Repeat the entries below exactly, pictures excluded.

(Before-and-after object listings)
::::

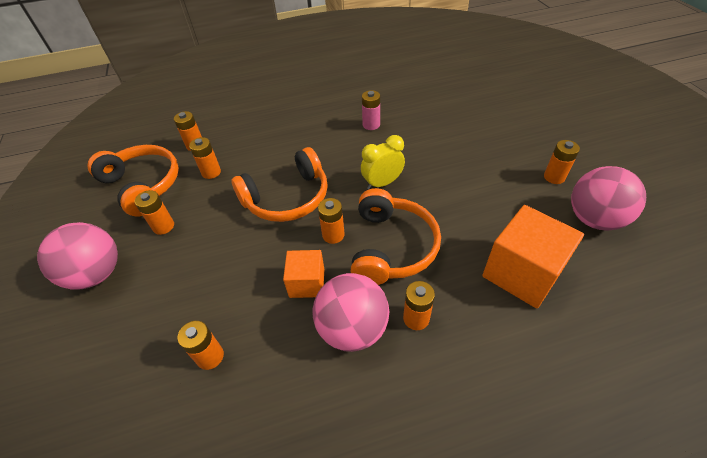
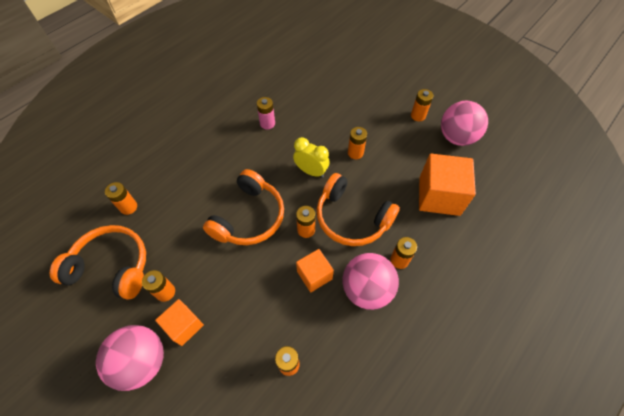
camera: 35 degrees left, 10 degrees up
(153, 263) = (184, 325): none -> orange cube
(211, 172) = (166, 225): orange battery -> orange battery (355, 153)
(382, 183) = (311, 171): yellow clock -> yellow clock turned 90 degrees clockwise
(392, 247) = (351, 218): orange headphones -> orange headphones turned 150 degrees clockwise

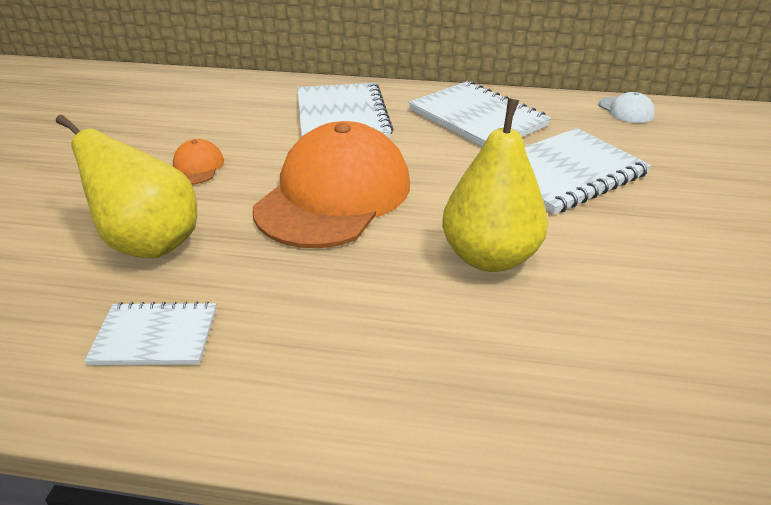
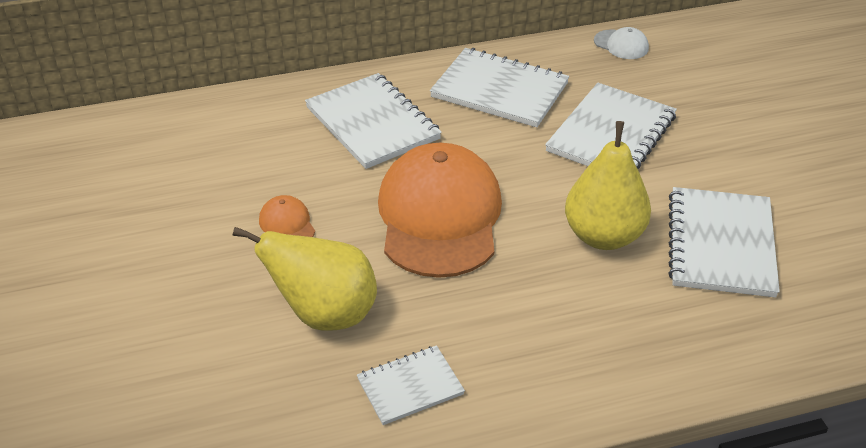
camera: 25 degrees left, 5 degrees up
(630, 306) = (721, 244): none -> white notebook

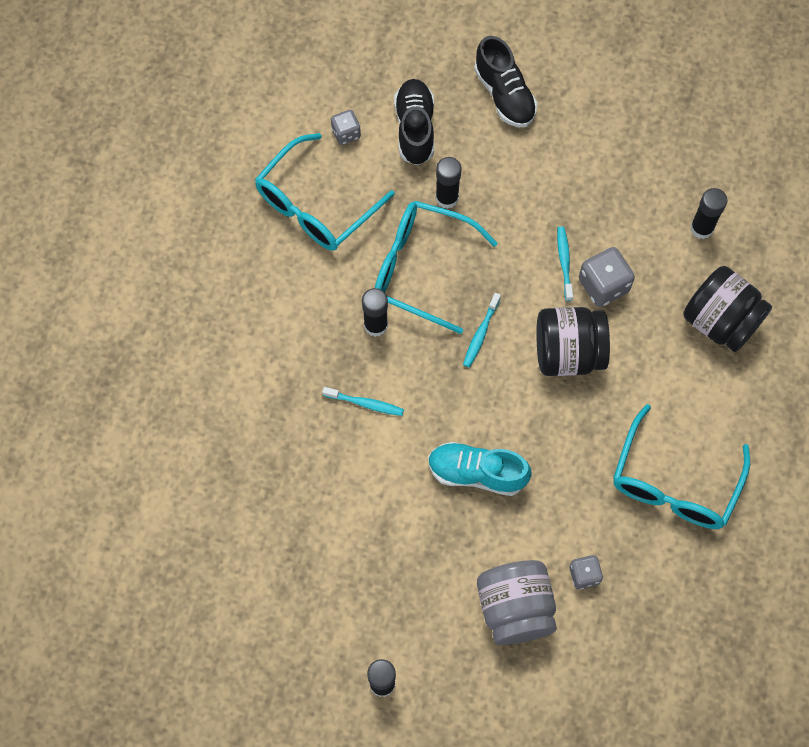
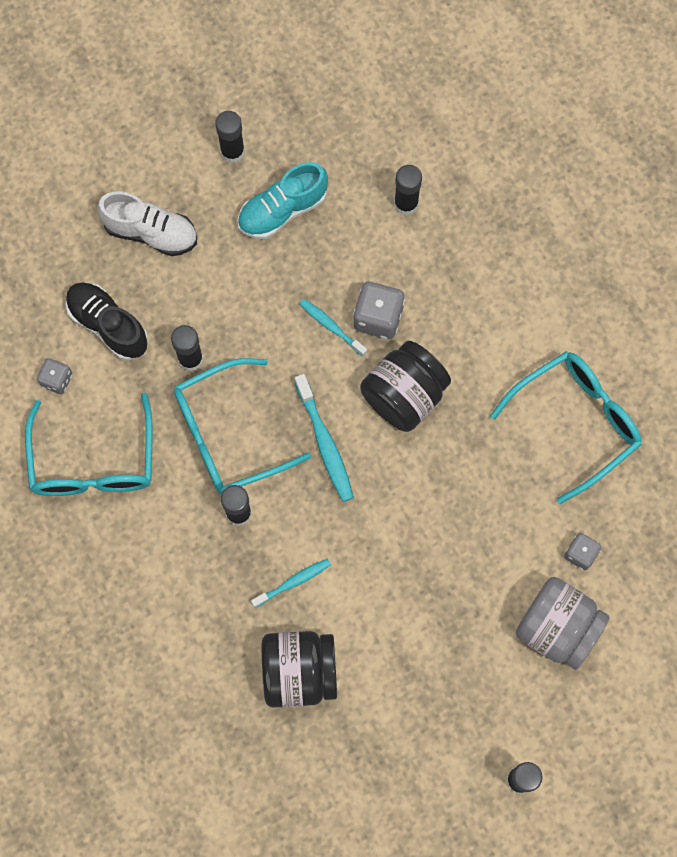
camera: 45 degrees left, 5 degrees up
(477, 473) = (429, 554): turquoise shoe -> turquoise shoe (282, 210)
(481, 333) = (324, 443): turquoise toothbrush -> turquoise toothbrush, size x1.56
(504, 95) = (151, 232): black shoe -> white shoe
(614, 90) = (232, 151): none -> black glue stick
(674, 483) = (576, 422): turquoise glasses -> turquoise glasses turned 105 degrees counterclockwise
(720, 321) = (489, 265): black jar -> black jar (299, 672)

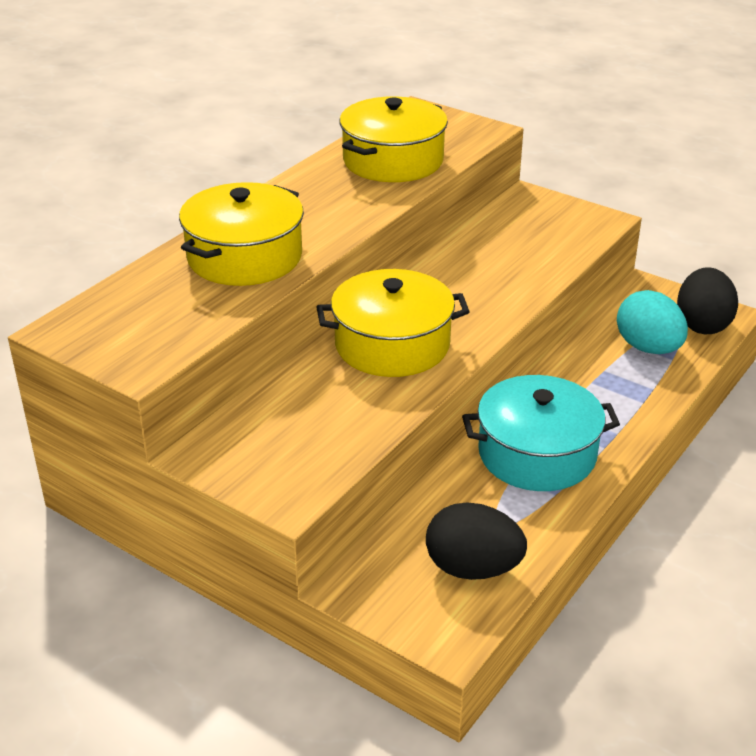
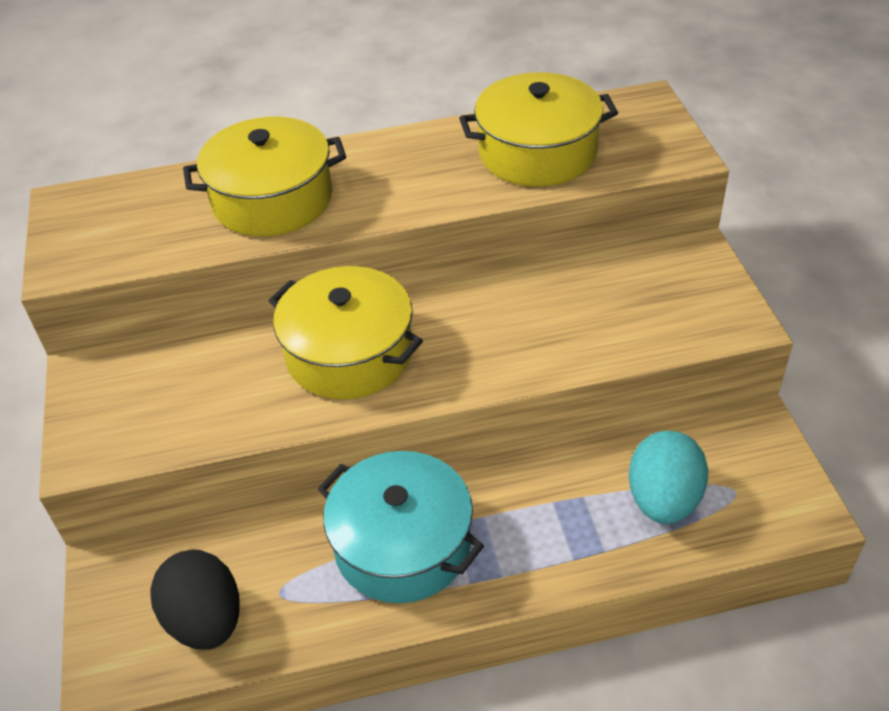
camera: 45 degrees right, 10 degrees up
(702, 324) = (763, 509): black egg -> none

::::

__Problem solution__
camera: 35 degrees left, 10 degrees up
(153, 263) = (184, 325): none -> orange cube
(211, 172) = (166, 225): orange battery -> orange battery (355, 153)
(382, 183) = (311, 171): yellow clock -> yellow clock turned 90 degrees clockwise
(392, 247) = (351, 218): orange headphones -> orange headphones turned 150 degrees clockwise

camera: 25 degrees left, 5 degrees up
(630, 306) = (721, 244): none -> white notebook

camera: 45 degrees left, 5 degrees up
(477, 473) = (429, 554): turquoise shoe -> turquoise shoe (282, 210)
(481, 333) = (324, 443): turquoise toothbrush -> turquoise toothbrush, size x1.56
(504, 95) = (151, 232): black shoe -> white shoe
(614, 90) = (232, 151): none -> black glue stick
(674, 483) = (576, 422): turquoise glasses -> turquoise glasses turned 105 degrees counterclockwise
(720, 321) = (489, 265): black jar -> black jar (299, 672)

camera: 45 degrees right, 10 degrees up
(702, 324) = (763, 509): black egg -> none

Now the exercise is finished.